Coordinate-based change listings
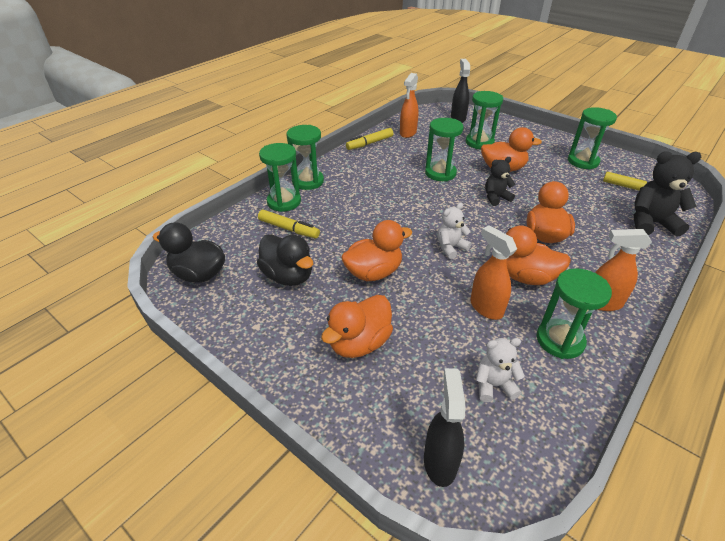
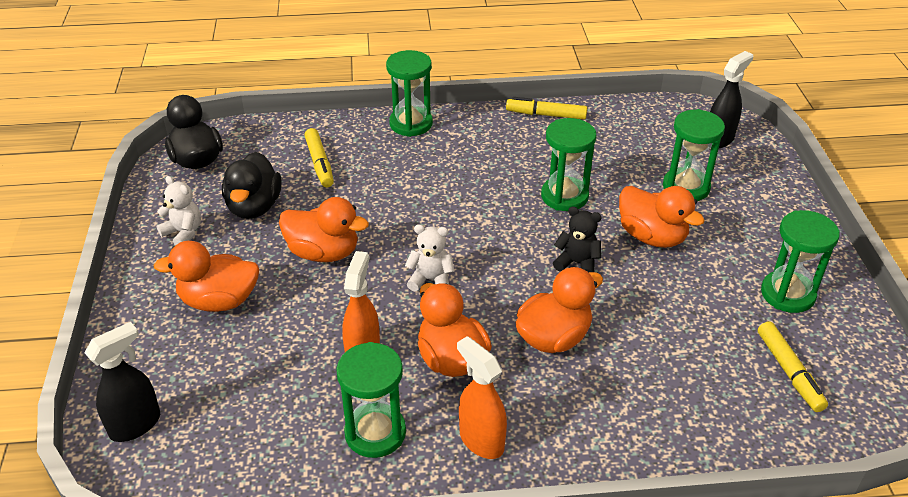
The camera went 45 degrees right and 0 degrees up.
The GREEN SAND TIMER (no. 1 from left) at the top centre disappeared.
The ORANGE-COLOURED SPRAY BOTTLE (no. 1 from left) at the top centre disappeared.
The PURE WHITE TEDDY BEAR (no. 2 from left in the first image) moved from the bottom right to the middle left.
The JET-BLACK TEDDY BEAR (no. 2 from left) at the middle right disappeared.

* **Task directions**:
Leave the pictures aside and output each entry exactly as it stands.

* **Solved problem**:
The camera went 45 degrees right and 0 degrees up.
The GREEN SAND TIMER (no. 1 from left) at the top centre disappeared.
The ORANGE-COLOURED SPRAY BOTTLE (no. 1 from left) at the top centre disappeared.
The PURE WHITE TEDDY BEAR (no. 2 from left in the first image) moved from the bottom right to the middle left.
The JET-BLACK TEDDY BEAR (no. 2 from left) at the middle right disappeared.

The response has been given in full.